----- Data for processing

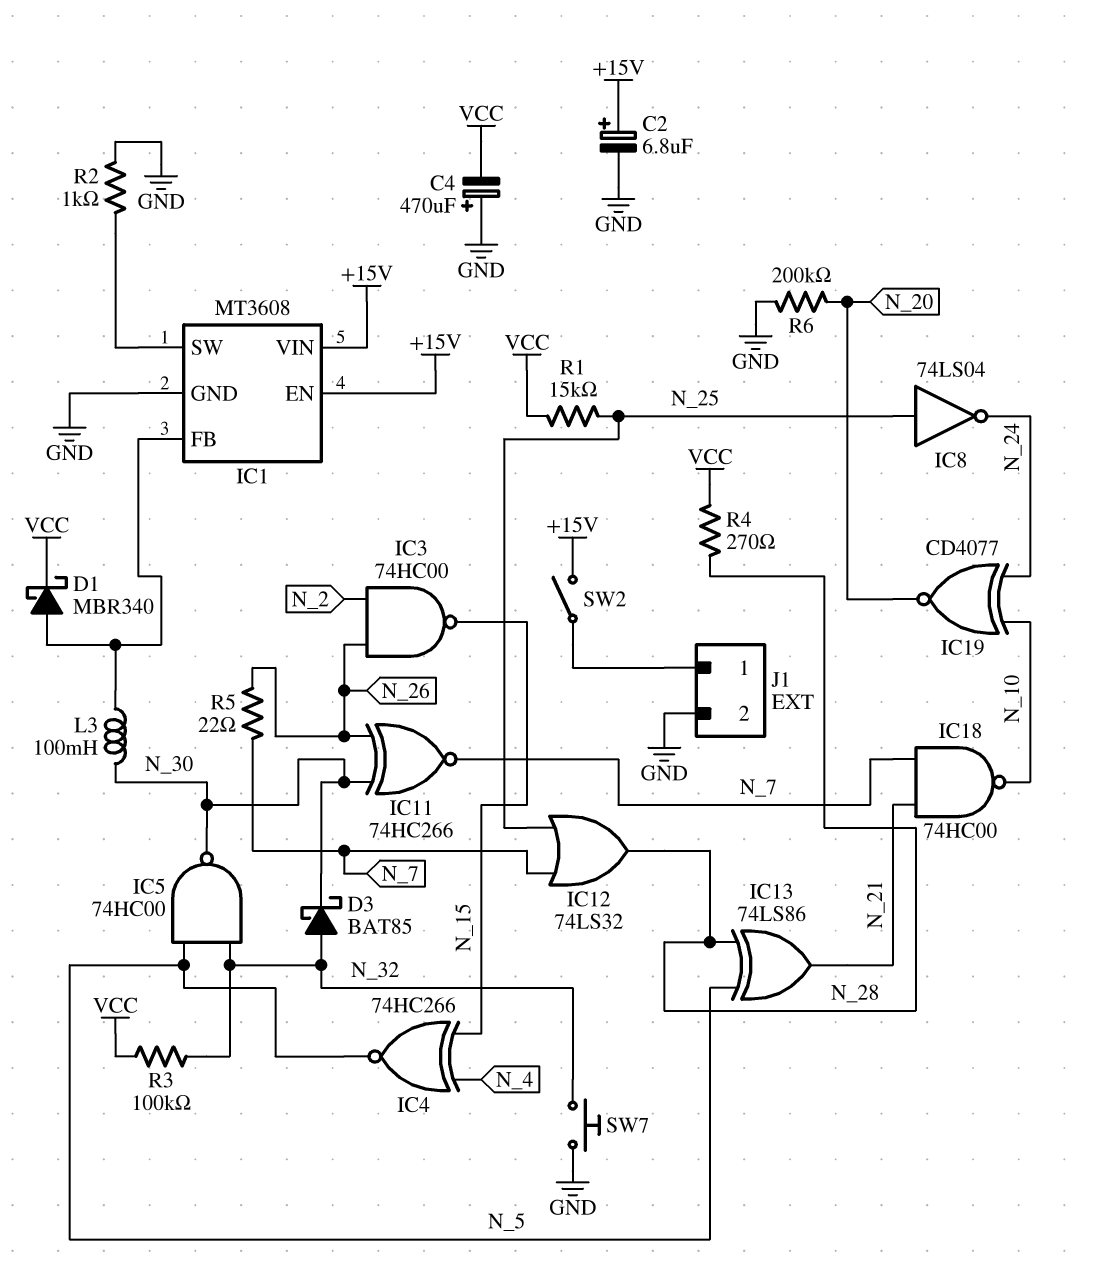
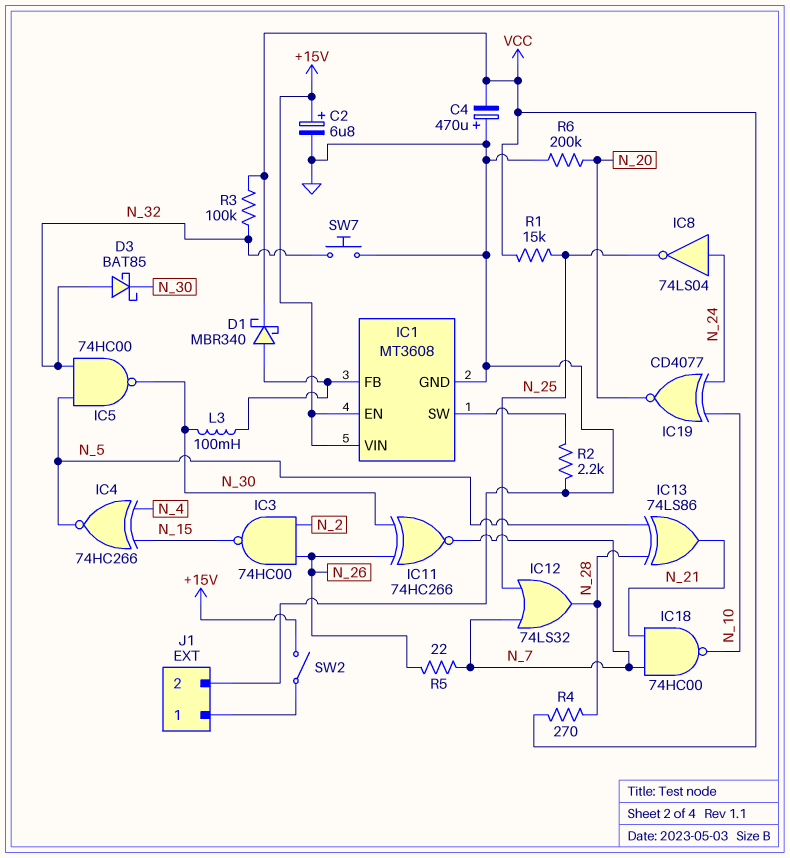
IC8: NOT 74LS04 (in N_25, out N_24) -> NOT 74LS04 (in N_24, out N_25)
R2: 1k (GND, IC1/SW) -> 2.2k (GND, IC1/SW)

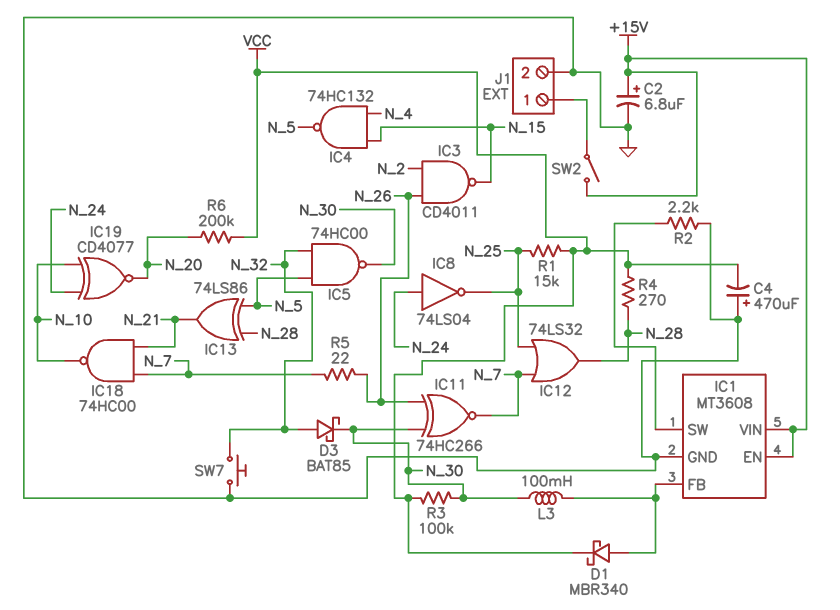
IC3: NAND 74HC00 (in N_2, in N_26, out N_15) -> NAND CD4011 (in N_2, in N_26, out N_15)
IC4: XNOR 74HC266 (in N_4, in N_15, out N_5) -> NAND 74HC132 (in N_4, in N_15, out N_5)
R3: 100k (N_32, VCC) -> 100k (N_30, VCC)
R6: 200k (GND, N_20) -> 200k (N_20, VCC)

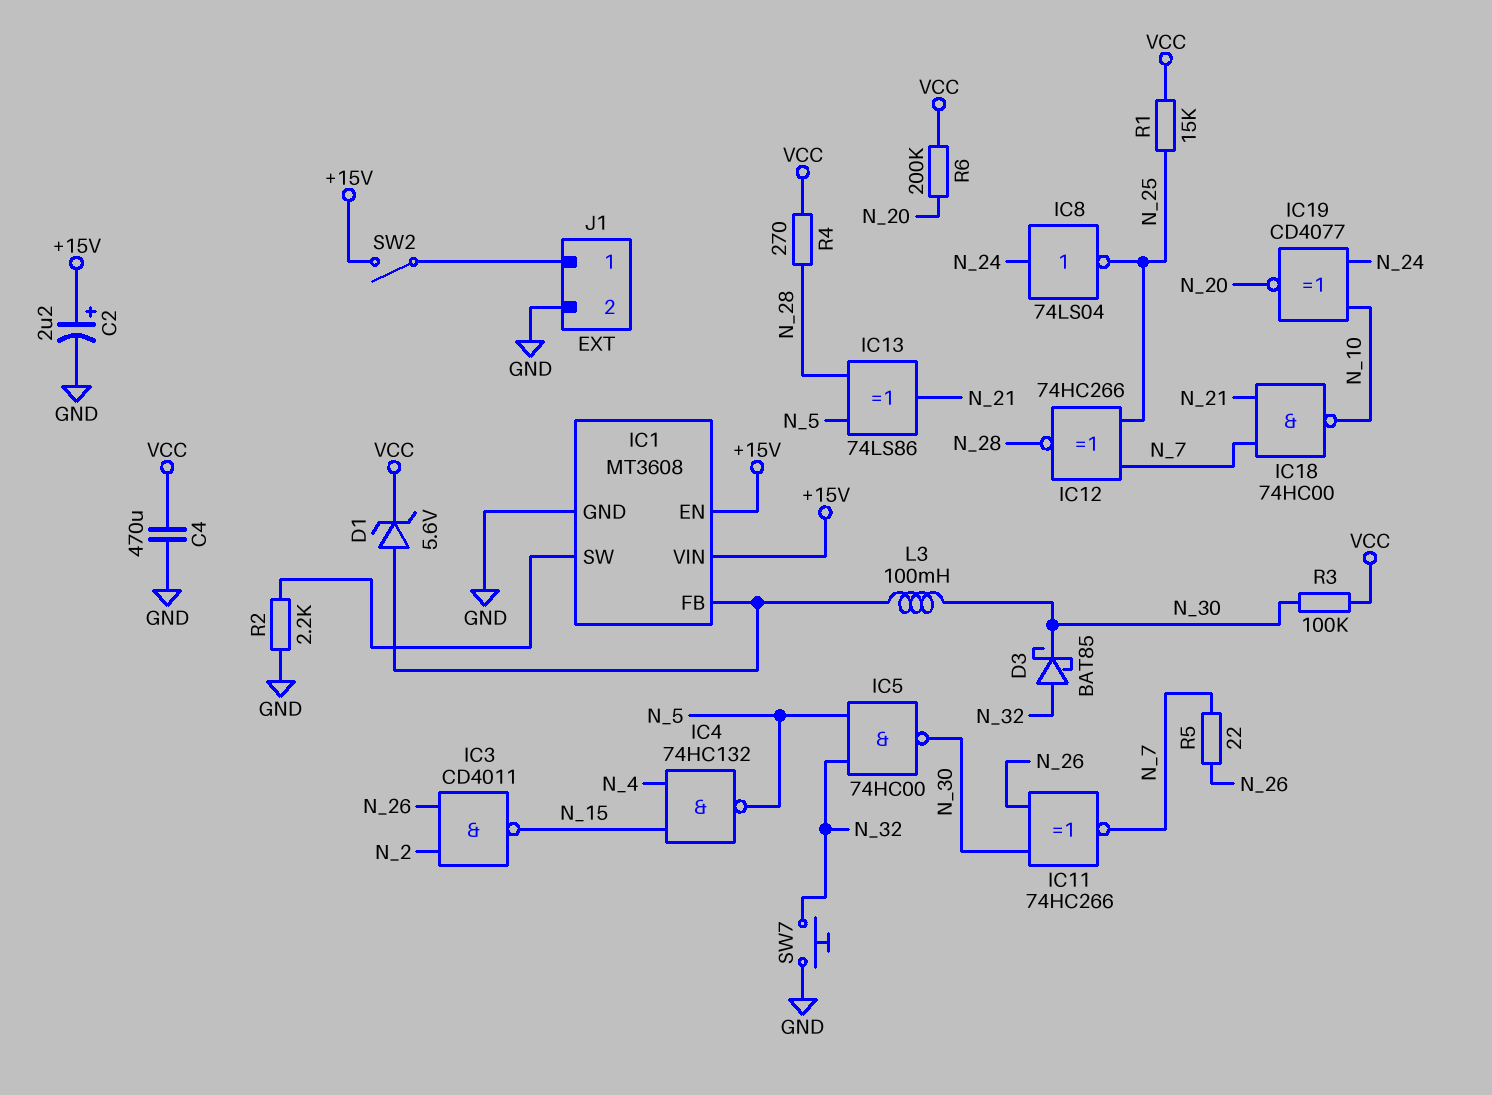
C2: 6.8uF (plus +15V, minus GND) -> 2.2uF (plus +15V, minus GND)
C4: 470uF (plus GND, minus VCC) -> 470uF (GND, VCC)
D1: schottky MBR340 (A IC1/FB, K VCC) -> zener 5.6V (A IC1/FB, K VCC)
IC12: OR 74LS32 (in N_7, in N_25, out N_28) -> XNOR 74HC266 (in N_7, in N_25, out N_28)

----------

▶ Exercise brief
From the entries above, copy each line that holds "NAND".

▶ Answer to this exercise
IC3: NAND 74HC00 (in N_2, in N_26, out N_15) -> NAND CD4011 (in N_2, in N_26, out N_15)
IC4: XNOR 74HC266 (in N_4, in N_15, out N_5) -> NAND 74HC132 (in N_4, in N_15, out N_5)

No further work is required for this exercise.